▶ **PROMPT**:
Give back the line that contains "grey lufamipin 125,328" and every following line, exactly as they appear, through the end of the data.

▶ **DATASET RECORDS**:
==*==
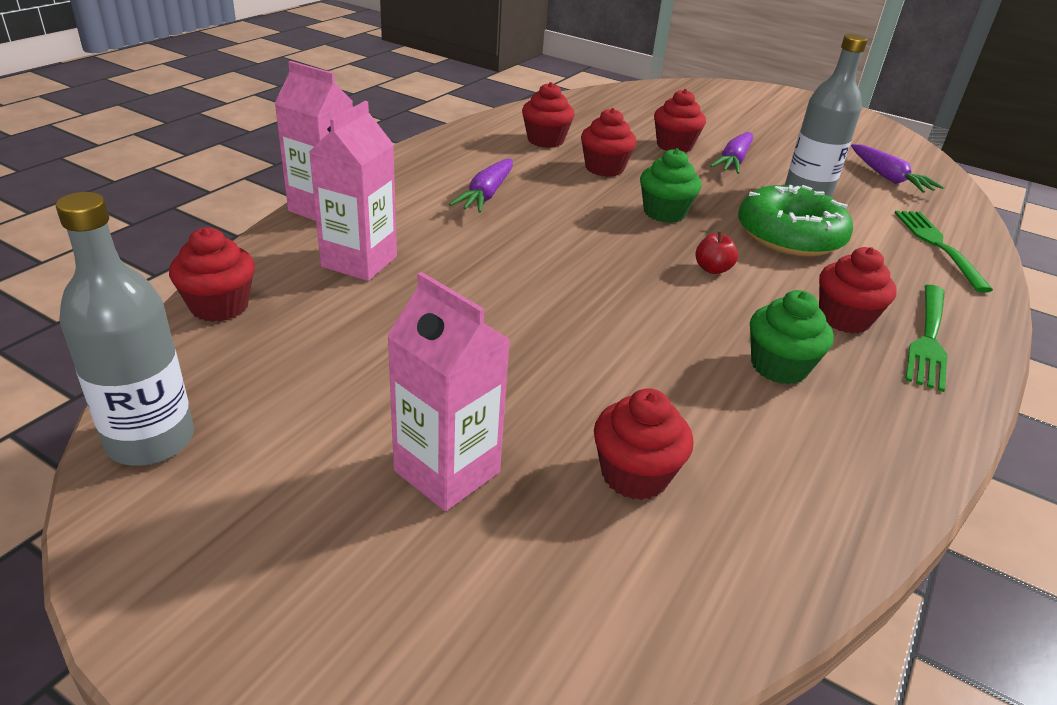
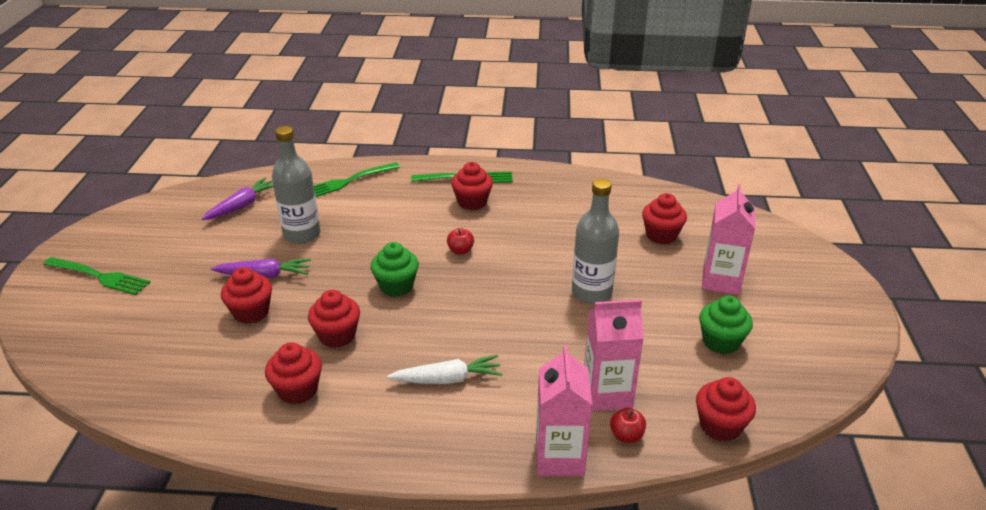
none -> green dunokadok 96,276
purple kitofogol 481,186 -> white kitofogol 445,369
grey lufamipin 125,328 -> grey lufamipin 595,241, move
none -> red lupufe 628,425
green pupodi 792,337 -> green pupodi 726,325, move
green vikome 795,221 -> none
==*==
▶ **SOLUTION**:
grey lufamipin 125,328 -> grey lufamipin 595,241, move
none -> red lupufe 628,425
green pupodi 792,337 -> green pupodi 726,325, move
green vikome 795,221 -> none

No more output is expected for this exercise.